▶ What is expected:
The line containing "X2: 6MHz (XI, XO) -> 8MHz (XI, XO)" marks where to begin. Write out that line and every line after it exactly, through the last line below.

Change detection data
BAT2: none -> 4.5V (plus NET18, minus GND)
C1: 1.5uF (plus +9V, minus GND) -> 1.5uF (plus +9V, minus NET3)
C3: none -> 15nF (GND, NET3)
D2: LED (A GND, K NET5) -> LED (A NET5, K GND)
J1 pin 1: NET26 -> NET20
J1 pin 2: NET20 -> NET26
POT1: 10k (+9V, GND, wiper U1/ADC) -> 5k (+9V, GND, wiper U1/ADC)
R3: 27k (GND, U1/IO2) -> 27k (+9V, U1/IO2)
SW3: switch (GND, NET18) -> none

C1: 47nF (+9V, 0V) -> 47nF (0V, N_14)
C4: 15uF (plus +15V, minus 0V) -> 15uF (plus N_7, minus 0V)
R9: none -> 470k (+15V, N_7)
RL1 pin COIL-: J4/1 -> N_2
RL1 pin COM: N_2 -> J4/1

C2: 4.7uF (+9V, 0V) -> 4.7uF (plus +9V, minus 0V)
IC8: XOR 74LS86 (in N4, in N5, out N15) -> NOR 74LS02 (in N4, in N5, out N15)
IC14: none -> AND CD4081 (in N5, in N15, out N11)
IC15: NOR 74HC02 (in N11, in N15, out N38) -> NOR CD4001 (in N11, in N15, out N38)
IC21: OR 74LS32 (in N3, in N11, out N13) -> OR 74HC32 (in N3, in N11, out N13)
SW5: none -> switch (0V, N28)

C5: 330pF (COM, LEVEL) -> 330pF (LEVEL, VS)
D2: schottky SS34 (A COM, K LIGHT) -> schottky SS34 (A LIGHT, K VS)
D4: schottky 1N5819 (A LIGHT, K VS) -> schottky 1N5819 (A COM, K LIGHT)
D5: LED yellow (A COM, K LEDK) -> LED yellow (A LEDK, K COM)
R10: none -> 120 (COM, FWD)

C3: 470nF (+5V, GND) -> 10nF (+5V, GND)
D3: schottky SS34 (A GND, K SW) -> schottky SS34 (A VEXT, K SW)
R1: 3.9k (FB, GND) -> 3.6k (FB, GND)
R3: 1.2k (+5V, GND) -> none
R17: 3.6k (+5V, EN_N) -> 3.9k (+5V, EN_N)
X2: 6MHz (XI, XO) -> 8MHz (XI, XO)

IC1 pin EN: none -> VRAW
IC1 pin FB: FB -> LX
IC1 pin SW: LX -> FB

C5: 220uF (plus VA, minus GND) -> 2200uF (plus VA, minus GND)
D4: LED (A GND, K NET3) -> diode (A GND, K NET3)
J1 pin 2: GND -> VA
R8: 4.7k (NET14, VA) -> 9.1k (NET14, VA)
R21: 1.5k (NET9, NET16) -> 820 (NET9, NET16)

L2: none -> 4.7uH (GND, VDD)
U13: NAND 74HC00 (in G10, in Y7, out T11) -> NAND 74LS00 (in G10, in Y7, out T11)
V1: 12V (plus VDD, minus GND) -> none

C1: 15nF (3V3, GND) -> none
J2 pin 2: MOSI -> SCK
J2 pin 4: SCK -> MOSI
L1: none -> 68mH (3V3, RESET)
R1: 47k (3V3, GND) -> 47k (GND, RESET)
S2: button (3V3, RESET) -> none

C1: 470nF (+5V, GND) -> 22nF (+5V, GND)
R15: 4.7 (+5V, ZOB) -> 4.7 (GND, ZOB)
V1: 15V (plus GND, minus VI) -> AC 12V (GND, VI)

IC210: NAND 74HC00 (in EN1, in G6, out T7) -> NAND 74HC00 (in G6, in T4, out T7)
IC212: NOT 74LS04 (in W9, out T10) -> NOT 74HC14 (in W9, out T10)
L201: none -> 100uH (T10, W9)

▶ Written solution:
X2: 6MHz (XI, XO) -> 8MHz (XI, XO)

IC1 pin EN: none -> VRAW
IC1 pin FB: FB -> LX
IC1 pin SW: LX -> FB

C5: 220uF (plus VA, minus GND) -> 2200uF (plus VA, minus GND)
D4: LED (A GND, K NET3) -> diode (A GND, K NET3)
J1 pin 2: GND -> VA
R8: 4.7k (NET14, VA) -> 9.1k (NET14, VA)
R21: 1.5k (NET9, NET16) -> 820 (NET9, NET16)

L2: none -> 4.7uH (GND, VDD)
U13: NAND 74HC00 (in G10, in Y7, out T11) -> NAND 74LS00 (in G10, in Y7, out T11)
V1: 12V (plus VDD, minus GND) -> none

C1: 15nF (3V3, GND) -> none
J2 pin 2: MOSI -> SCK
J2 pin 4: SCK -> MOSI
L1: none -> 68mH (3V3, RESET)
R1: 47k (3V3, GND) -> 47k (GND, RESET)
S2: button (3V3, RESET) -> none

C1: 470nF (+5V, GND) -> 22nF (+5V, GND)
R15: 4.7 (+5V, ZOB) -> 4.7 (GND, ZOB)
V1: 15V (plus GND, minus VI) -> AC 12V (GND, VI)

IC210: NAND 74HC00 (in EN1, in G6, out T7) -> NAND 74HC00 (in G6, in T4, out T7)
IC212: NOT 74LS04 (in W9, out T10) -> NOT 74HC14 (in W9, out T10)
L201: none -> 100uH (T10, W9)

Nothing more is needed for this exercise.